## WHAT YOU NEED TO DO
Your answer should be one number: the count of lines below that contain "diode".

────────────────────────────────────────

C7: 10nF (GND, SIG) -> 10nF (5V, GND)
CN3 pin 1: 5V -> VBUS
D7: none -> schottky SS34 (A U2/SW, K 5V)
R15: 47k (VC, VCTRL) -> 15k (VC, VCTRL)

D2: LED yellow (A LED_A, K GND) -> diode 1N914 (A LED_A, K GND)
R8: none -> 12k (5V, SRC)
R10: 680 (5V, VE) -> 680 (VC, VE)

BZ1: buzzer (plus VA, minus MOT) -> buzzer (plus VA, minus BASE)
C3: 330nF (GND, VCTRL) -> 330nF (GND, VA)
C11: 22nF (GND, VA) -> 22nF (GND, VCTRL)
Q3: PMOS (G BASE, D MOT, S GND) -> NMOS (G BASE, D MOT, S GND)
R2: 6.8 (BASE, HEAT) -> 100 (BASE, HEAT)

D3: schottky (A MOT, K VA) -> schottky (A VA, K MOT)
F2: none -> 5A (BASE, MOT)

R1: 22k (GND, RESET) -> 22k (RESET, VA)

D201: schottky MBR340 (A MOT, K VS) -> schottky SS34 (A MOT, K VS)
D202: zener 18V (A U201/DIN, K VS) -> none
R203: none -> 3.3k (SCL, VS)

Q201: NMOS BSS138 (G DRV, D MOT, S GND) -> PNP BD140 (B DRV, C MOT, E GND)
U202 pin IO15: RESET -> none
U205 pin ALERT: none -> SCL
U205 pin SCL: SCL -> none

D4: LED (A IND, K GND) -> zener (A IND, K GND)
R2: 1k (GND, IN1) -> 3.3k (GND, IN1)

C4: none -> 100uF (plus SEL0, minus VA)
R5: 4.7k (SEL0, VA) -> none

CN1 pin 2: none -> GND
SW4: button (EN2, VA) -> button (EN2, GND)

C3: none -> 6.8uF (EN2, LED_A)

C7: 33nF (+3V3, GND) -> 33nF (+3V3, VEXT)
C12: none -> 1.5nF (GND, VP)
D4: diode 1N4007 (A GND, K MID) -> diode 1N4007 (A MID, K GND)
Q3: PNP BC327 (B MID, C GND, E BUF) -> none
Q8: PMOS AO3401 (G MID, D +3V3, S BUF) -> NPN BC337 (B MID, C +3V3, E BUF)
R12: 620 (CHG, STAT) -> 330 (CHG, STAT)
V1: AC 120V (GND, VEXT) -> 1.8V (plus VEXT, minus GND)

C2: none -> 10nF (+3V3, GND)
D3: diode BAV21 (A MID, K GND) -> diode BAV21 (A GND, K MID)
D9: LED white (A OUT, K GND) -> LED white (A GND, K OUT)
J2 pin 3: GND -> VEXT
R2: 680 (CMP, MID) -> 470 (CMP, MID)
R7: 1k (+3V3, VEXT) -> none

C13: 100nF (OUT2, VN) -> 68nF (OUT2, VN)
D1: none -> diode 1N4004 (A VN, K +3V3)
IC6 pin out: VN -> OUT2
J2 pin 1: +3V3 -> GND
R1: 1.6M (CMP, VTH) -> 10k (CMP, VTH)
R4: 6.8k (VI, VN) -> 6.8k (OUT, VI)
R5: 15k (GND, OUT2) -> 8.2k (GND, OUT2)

────────────────────────────────────────

## REPLY TO THE EXERCISE
4